_How to complete this task:_ Using the line that contains "(436, 168) = (272, 203): black can -> none" as the start, restate each line word for word through the final line of the material below, and return only those.
╔══
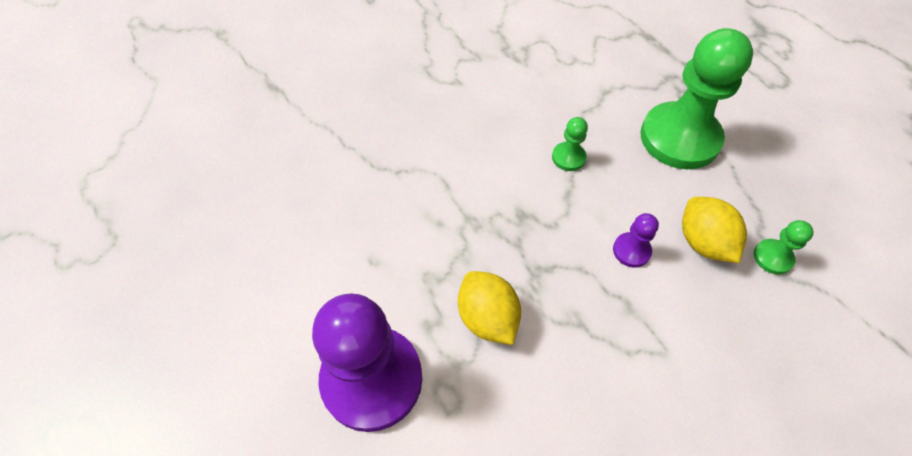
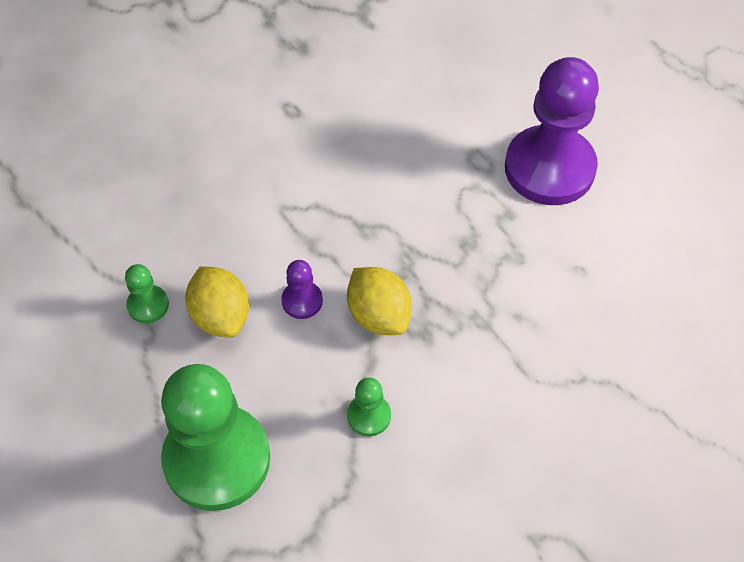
camera: 175 degrees right, 0 degrees up
(487, 318) = (452, 224): yellow lemon -> yellow lemon (379, 315)

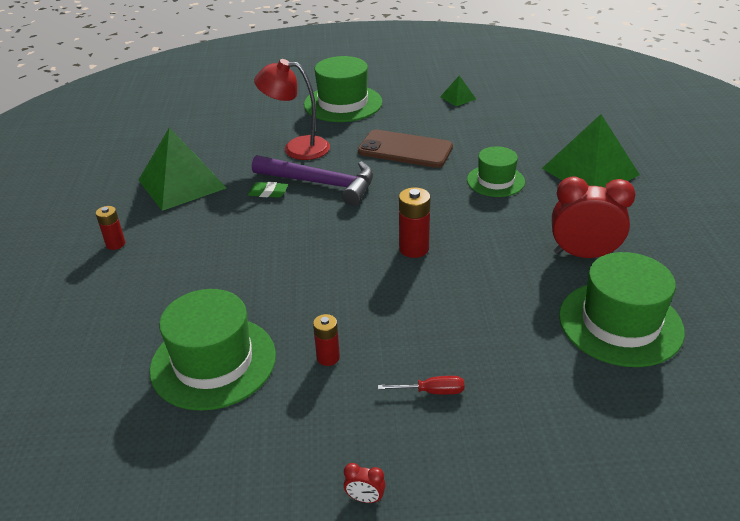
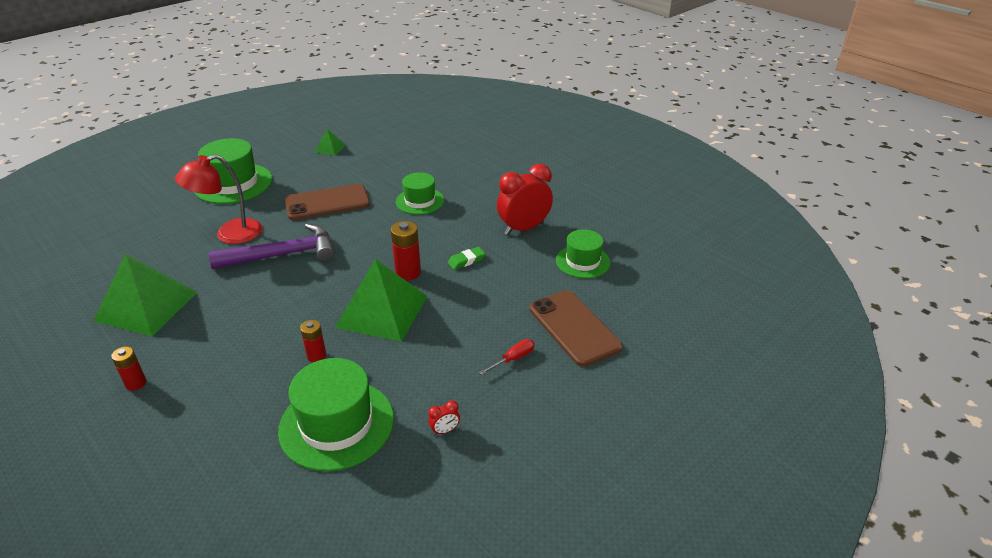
camera: 40 degrees left, 0 degrees up
(268, 193) = (242, 280): green eraser -> green eraser (466, 261)
(328, 357) = (422, 375): red battery -> red battery (316, 356)
(365, 498) = (536, 445): red clock -> red clock (445, 430)
(534, 394) = (574, 328): none -> brown phone
(590, 171) = (477, 171): green pyramid -> green pyramid (382, 311)
(620, 323) = (582, 261): green hat -> green hat, size x0.62

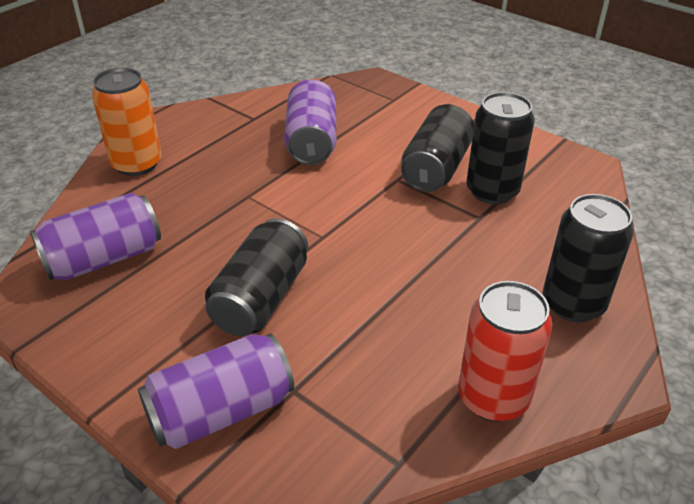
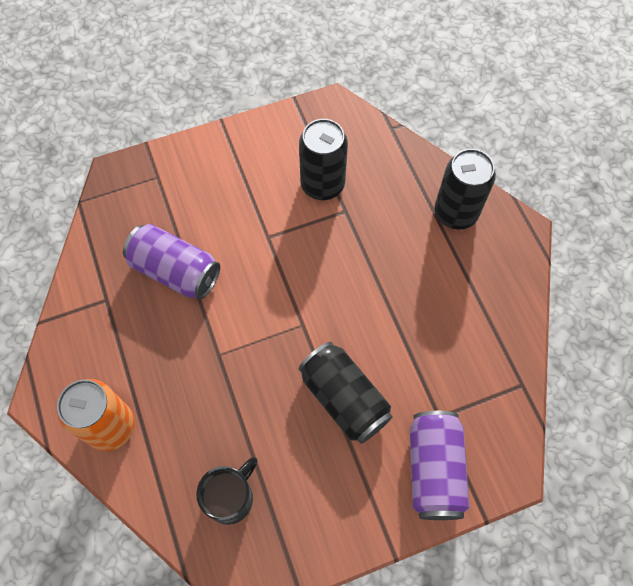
camera: 60 degrees left, 25 degrees up
(104, 258) = (231, 497): purple can -> black mug
(436, 168) = (272, 203): black can -> none
(493, 397) = (502, 306): red can -> none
╚══
_Output of the exercise:_
(436, 168) = (272, 203): black can -> none
(493, 397) = (502, 306): red can -> none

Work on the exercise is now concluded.